• Problem statement:
All lines ahead of the one containing "(686, 474) = (180, 410): orange" are to be left out; that line and each one after it, through the end of the records below, are to be duplicated exactly.

(Data items)

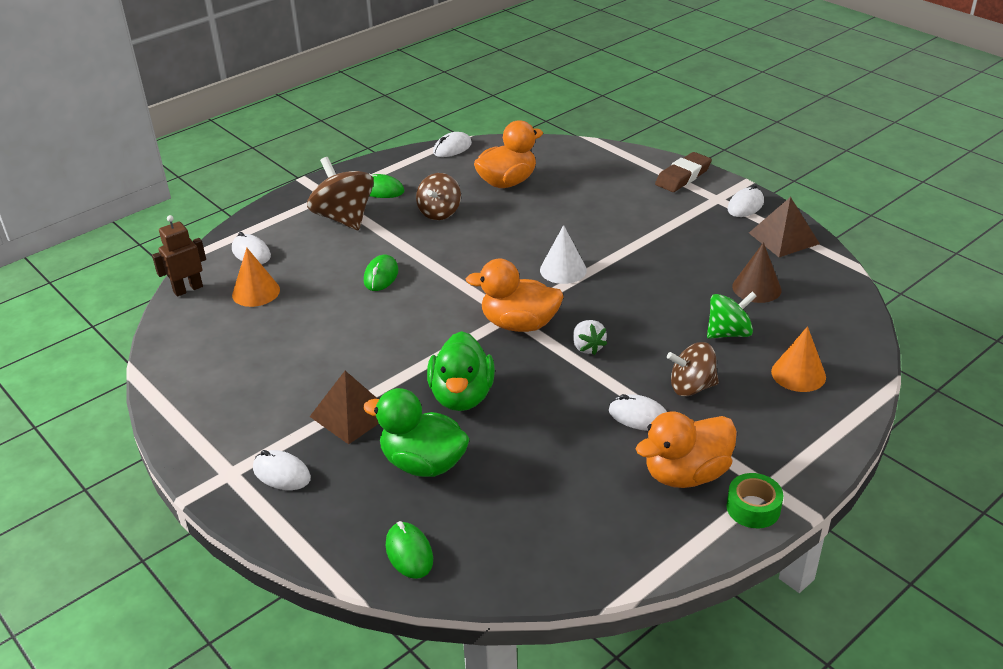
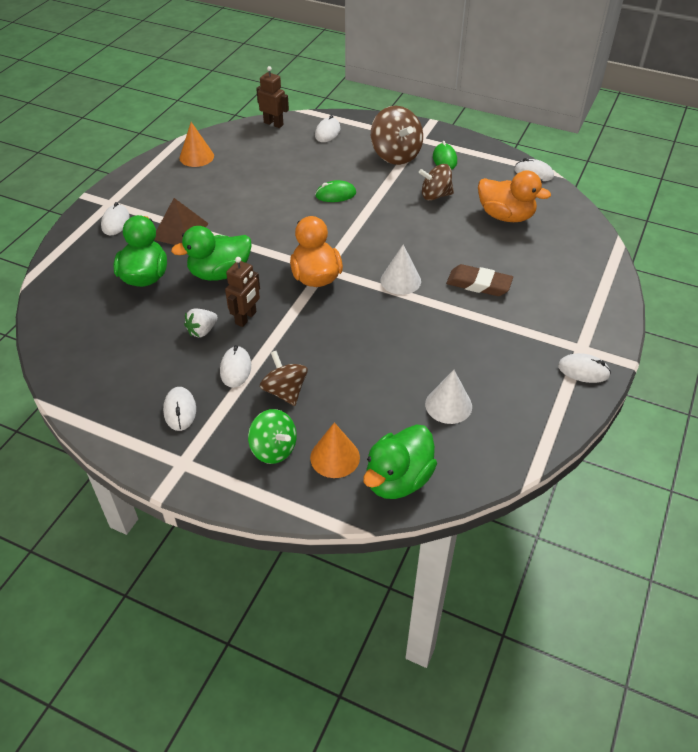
camera: 65 degrees right, 10 degrees up
(256, 292) = (285, 150): orange cone -> orange cone (196, 157)
(344, 218) = (395, 155): brown spinning top -> brown spinning top turned 120 degrees clockwise
(409, 553) = (63, 296): green mouse -> none
(557, 391) = (246, 318): none -> brown robot
(587, 347) = (306, 320): white strawberry -> white strawberry (202, 331)
(683, 176) = (602, 316): brown eraser -> brown eraser (479, 284)
(686, 474) = (180, 410): orange duck -> white mouse
(728, 333) = (369, 399): green spinning top -> green spinning top (273, 449)
(753, 508) = (155, 458): green tape -> none
(756, 288) = (448, 405): brown cone -> white cone
(784, 238) = (545, 409): brown pyramid -> none
(840, 342) = (398, 479): none -> green duck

• Answer below:
(686, 474) = (180, 410): orange duck -> white mouse
(728, 333) = (369, 399): green spinning top -> green spinning top (273, 449)
(753, 508) = (155, 458): green tape -> none
(756, 288) = (448, 405): brown cone -> white cone
(784, 238) = (545, 409): brown pyramid -> none
(840, 342) = (398, 479): none -> green duck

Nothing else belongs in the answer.